◆ **PROBLEM TO WORK ON**:
Set down exactly, from the records below, the line with "R107: 9.1k (0V, NET23) -> 9.1k (NET23, VA)" through the line with "D1: schottky 1N5817", and nothing else.

[Start of Attachment]

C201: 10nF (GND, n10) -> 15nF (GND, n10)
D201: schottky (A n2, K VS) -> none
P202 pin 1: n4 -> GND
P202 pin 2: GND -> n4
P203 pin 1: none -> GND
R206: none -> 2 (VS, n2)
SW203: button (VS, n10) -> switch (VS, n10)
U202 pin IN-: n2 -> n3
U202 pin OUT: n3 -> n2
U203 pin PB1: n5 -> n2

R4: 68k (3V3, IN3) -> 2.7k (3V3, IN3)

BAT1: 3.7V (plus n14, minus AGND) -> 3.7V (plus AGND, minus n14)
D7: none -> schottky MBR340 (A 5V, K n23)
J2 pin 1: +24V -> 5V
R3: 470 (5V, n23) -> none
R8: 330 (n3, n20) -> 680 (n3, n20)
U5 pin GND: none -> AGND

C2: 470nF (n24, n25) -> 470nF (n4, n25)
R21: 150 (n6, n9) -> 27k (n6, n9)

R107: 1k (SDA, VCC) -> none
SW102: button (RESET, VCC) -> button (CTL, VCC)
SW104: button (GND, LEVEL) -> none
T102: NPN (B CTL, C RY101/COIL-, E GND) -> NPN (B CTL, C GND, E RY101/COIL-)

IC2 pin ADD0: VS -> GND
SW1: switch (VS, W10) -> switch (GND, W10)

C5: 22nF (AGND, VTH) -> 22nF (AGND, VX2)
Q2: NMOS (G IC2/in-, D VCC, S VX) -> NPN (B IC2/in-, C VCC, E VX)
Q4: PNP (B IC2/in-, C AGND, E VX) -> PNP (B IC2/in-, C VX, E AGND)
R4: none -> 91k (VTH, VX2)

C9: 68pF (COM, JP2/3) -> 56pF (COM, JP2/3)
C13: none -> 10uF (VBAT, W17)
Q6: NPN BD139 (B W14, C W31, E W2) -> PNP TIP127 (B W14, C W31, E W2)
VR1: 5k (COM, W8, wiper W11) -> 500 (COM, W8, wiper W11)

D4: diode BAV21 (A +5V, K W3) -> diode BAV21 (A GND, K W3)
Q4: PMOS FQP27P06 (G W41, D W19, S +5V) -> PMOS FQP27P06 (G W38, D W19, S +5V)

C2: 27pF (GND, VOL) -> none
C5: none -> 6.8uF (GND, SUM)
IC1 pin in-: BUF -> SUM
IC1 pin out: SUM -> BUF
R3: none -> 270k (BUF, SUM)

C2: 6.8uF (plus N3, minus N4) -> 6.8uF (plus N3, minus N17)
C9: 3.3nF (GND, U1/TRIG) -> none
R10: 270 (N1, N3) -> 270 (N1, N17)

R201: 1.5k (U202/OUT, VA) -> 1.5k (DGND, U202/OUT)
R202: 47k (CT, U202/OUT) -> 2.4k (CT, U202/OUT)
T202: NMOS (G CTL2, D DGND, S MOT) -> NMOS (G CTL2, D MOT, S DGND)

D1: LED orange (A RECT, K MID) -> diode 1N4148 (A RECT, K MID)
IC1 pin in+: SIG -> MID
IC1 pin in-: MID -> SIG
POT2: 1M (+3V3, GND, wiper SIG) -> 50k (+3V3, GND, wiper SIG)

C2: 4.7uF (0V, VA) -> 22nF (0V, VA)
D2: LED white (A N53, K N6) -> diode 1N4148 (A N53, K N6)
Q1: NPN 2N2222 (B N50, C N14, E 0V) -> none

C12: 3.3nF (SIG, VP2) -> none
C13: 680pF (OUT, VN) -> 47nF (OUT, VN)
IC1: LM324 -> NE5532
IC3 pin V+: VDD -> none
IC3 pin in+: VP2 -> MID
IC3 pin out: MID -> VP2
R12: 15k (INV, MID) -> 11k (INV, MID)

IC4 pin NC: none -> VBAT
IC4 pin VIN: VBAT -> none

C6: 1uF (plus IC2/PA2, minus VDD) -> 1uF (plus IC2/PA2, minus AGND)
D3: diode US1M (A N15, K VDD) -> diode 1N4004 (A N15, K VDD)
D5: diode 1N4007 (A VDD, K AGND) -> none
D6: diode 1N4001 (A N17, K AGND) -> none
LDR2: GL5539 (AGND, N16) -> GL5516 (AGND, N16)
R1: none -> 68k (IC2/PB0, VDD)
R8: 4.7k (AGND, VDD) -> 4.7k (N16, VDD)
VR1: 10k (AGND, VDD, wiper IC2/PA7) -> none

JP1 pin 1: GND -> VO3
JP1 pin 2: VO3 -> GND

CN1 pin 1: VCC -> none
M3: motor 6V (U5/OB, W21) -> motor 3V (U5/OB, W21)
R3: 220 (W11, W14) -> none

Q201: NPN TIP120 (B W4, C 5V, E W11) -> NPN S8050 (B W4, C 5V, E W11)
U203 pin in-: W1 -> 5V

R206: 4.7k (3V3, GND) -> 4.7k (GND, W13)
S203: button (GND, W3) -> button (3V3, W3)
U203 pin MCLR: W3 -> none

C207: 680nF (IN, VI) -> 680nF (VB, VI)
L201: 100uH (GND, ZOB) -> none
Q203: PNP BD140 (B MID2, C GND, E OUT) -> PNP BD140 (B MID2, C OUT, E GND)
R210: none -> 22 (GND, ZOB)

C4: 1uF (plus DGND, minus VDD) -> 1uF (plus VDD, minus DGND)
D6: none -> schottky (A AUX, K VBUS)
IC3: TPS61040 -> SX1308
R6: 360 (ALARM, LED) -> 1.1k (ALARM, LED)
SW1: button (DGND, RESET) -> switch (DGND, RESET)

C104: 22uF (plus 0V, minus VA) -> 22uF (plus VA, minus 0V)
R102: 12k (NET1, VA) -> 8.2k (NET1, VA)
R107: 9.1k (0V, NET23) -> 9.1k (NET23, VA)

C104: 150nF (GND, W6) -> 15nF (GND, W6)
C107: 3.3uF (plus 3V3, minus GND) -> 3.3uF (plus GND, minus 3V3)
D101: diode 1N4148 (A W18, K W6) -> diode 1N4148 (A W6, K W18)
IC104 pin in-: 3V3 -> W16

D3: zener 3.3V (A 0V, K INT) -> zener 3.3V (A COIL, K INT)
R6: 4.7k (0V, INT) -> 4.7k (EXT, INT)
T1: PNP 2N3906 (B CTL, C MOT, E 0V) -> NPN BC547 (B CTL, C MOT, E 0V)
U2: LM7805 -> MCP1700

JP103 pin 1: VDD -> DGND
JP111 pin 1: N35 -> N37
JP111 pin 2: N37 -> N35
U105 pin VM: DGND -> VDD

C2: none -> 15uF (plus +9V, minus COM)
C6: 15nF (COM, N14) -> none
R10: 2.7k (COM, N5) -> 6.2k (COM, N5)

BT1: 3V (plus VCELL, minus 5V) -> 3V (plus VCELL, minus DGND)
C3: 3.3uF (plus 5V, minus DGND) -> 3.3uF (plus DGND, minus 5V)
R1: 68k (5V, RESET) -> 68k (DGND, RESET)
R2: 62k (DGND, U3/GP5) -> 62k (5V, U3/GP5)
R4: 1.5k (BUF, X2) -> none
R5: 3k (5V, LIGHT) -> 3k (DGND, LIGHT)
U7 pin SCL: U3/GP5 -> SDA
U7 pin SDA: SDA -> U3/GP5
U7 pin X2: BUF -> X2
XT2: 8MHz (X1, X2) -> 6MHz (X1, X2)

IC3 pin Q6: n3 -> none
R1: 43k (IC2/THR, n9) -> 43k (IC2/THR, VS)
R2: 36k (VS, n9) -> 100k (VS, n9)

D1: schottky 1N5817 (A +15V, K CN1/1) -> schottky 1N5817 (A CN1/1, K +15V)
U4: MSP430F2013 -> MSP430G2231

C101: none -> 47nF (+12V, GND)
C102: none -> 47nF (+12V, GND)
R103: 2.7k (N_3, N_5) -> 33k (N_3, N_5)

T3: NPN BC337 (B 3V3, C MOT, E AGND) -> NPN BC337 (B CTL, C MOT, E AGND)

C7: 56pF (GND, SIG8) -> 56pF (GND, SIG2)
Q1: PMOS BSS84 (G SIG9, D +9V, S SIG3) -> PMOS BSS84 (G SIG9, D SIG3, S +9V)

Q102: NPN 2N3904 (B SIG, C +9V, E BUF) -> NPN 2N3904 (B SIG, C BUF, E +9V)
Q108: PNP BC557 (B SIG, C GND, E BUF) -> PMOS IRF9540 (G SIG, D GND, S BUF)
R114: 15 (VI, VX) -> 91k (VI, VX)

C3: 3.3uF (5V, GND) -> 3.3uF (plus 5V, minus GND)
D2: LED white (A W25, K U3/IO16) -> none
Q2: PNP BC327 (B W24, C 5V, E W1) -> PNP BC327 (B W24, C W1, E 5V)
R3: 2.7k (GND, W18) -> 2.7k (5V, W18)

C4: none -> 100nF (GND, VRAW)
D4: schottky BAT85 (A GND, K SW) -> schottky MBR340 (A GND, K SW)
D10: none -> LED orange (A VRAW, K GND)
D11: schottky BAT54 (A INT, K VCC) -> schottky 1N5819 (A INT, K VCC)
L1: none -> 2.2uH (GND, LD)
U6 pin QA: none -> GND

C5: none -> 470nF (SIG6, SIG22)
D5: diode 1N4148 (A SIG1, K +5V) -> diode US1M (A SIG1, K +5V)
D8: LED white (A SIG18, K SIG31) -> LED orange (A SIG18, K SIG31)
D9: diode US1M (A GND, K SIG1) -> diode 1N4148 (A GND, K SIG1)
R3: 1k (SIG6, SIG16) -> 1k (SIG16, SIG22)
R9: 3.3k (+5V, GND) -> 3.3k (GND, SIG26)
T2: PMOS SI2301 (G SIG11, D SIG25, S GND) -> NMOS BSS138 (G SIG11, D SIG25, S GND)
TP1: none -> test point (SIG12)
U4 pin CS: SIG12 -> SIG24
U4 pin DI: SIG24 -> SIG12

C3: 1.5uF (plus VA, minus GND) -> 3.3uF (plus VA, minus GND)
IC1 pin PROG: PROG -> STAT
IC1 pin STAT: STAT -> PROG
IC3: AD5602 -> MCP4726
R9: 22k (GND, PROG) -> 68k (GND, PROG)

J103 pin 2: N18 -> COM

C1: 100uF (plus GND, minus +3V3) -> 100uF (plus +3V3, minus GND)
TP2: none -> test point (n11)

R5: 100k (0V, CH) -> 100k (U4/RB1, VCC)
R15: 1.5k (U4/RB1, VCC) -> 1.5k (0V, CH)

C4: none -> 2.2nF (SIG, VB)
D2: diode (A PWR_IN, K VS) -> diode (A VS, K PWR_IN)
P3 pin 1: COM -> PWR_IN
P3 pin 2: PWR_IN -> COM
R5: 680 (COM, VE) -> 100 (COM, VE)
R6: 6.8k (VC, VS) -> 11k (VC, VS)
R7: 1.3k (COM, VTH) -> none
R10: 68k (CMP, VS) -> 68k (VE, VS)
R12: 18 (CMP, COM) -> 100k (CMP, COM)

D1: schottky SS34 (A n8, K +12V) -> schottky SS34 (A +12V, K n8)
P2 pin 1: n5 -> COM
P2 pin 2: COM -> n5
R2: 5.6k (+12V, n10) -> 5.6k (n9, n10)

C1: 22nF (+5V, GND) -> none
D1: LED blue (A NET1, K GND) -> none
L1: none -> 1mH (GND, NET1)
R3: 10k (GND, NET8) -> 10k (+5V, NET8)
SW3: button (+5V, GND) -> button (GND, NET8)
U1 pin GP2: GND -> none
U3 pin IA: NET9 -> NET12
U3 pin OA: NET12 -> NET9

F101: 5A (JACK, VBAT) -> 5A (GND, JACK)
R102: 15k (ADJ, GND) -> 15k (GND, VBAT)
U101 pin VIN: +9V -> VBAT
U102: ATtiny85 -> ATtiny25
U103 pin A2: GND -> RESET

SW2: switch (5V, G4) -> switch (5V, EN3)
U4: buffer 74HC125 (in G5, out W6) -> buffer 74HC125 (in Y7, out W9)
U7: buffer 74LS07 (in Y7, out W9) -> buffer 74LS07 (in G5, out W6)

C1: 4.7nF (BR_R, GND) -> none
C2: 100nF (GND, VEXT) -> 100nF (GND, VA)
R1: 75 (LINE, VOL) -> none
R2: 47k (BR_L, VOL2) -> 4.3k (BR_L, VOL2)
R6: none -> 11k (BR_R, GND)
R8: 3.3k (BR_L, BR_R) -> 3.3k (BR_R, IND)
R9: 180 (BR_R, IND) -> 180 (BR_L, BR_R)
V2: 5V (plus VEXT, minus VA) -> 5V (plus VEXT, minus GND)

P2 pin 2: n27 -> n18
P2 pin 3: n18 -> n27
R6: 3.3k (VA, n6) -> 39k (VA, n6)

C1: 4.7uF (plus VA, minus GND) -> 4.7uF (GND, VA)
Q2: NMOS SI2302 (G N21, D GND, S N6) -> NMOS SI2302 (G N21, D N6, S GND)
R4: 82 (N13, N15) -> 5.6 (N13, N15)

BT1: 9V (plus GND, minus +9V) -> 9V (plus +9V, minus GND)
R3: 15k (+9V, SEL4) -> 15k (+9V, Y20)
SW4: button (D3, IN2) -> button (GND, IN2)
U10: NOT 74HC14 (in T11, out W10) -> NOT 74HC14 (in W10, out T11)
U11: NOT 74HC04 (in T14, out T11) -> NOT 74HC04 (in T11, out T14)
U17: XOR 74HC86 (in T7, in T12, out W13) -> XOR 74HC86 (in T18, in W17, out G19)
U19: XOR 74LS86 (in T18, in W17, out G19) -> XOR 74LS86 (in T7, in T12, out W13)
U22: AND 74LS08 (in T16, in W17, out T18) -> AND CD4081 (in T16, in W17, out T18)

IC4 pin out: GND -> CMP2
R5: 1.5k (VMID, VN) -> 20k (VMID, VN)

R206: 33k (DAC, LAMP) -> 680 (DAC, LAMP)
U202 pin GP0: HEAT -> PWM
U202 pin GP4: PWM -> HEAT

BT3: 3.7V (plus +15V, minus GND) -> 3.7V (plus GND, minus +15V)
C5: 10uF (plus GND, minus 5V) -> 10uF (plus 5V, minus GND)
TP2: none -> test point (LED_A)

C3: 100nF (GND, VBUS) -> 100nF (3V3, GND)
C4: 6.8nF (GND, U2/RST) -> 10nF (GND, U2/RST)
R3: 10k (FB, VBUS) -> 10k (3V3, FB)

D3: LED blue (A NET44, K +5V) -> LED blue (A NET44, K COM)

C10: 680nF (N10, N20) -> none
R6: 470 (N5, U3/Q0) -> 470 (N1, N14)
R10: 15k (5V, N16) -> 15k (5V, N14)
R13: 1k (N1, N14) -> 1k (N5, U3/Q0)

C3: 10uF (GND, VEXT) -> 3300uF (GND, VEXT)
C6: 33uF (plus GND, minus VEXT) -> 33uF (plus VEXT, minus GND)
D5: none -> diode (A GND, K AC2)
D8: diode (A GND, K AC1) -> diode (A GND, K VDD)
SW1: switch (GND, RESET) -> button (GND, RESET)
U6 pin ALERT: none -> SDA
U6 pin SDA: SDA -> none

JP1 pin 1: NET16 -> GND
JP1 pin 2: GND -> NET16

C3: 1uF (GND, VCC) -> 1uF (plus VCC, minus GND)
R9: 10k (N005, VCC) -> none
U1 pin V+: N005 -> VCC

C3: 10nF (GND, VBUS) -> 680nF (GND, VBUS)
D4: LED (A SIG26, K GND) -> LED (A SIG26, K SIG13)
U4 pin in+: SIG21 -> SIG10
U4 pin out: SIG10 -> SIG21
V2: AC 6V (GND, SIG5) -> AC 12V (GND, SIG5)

[End of Attachment]

◆ **COMPLETED EXERCISE**:
R107: 9.1k (0V, NET23) -> 9.1k (NET23, VA)

C104: 150nF (GND, W6) -> 15nF (GND, W6)
C107: 3.3uF (plus 3V3, minus GND) -> 3.3uF (plus GND, minus 3V3)
D101: diode 1N4148 (A W18, K W6) -> diode 1N4148 (A W6, K W18)
IC104 pin in-: 3V3 -> W16

D3: zener 3.3V (A 0V, K INT) -> zener 3.3V (A COIL, K INT)
R6: 4.7k (0V, INT) -> 4.7k (EXT, INT)
T1: PNP 2N3906 (B CTL, C MOT, E 0V) -> NPN BC547 (B CTL, C MOT, E 0V)
U2: LM7805 -> MCP1700

JP103 pin 1: VDD -> DGND
JP111 pin 1: N35 -> N37
JP111 pin 2: N37 -> N35
U105 pin VM: DGND -> VDD

C2: none -> 15uF (plus +9V, minus COM)
C6: 15nF (COM, N14) -> none
R10: 2.7k (COM, N5) -> 6.2k (COM, N5)

BT1: 3V (plus VCELL, minus 5V) -> 3V (plus VCELL, minus DGND)
C3: 3.3uF (plus 5V, minus DGND) -> 3.3uF (plus DGND, minus 5V)
R1: 68k (5V, RESET) -> 68k (DGND, RESET)
R2: 62k (DGND, U3/GP5) -> 62k (5V, U3/GP5)
R4: 1.5k (BUF, X2) -> none
R5: 3k (5V, LIGHT) -> 3k (DGND, LIGHT)
U7 pin SCL: U3/GP5 -> SDA
U7 pin SDA: SDA -> U3/GP5
U7 pin X2: BUF -> X2
XT2: 8MHz (X1, X2) -> 6MHz (X1, X2)

IC3 pin Q6: n3 -> none
R1: 43k (IC2/THR, n9) -> 43k (IC2/THR, VS)
R2: 36k (VS, n9) -> 100k (VS, n9)

D1: schottky 1N5817 (A +15V, K CN1/1) -> schottky 1N5817 (A CN1/1, K +15V)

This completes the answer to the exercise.